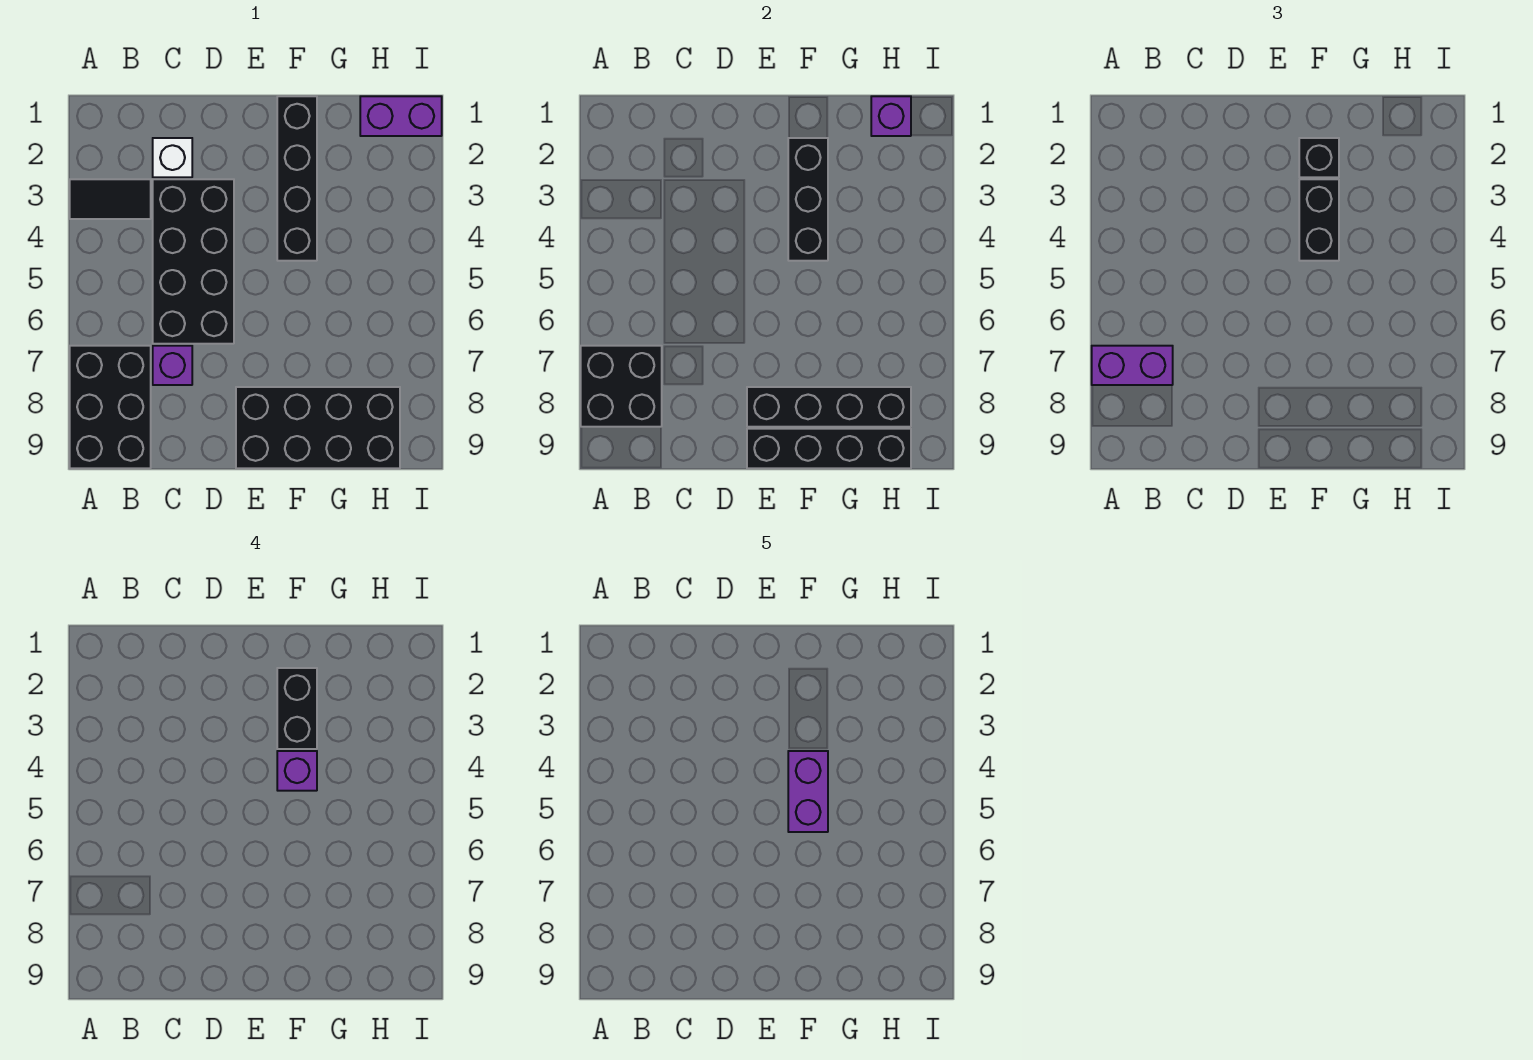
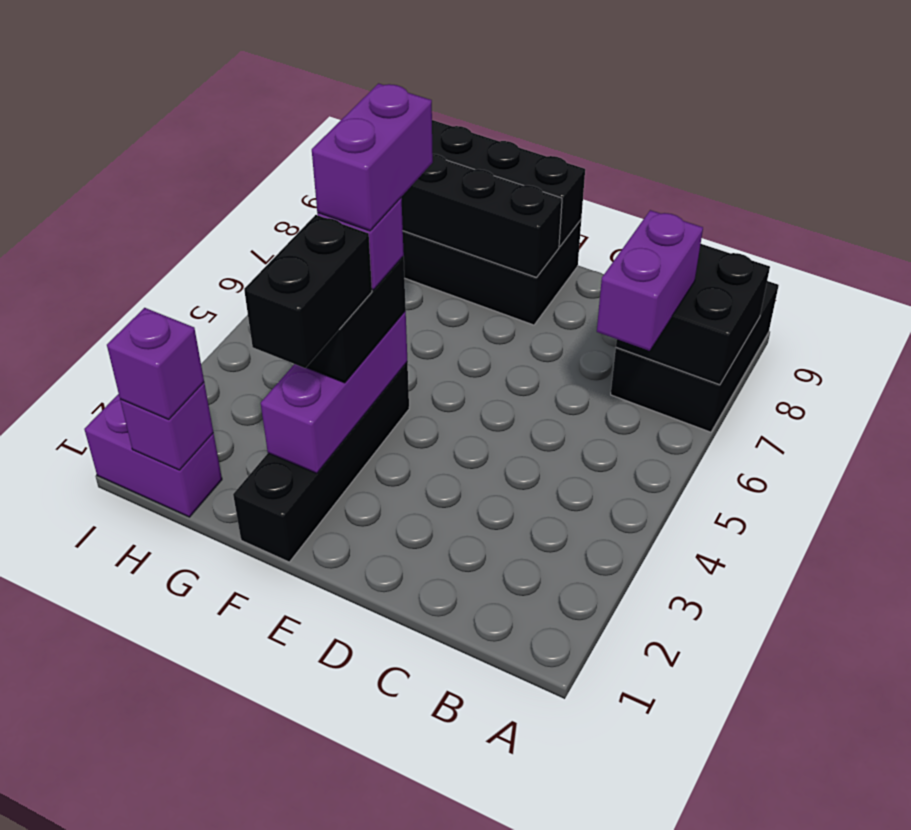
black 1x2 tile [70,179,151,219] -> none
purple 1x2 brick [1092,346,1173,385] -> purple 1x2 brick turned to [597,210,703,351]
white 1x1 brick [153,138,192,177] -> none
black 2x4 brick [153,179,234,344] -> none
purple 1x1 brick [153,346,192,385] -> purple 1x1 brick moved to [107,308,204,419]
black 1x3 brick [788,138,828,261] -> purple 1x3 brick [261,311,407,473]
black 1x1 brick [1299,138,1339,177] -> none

────────────────────────────────────────

_Work task_: From the line that contains "purple 1x1 brick [153,346,192,385]" through the last line of the records above, copy every line exactly and leave out the rest.

_Response to this exercise_:
purple 1x1 brick [153,346,192,385] -> purple 1x1 brick moved to [107,308,204,419]
black 1x3 brick [788,138,828,261] -> purple 1x3 brick [261,311,407,473]
black 1x1 brick [1299,138,1339,177] -> none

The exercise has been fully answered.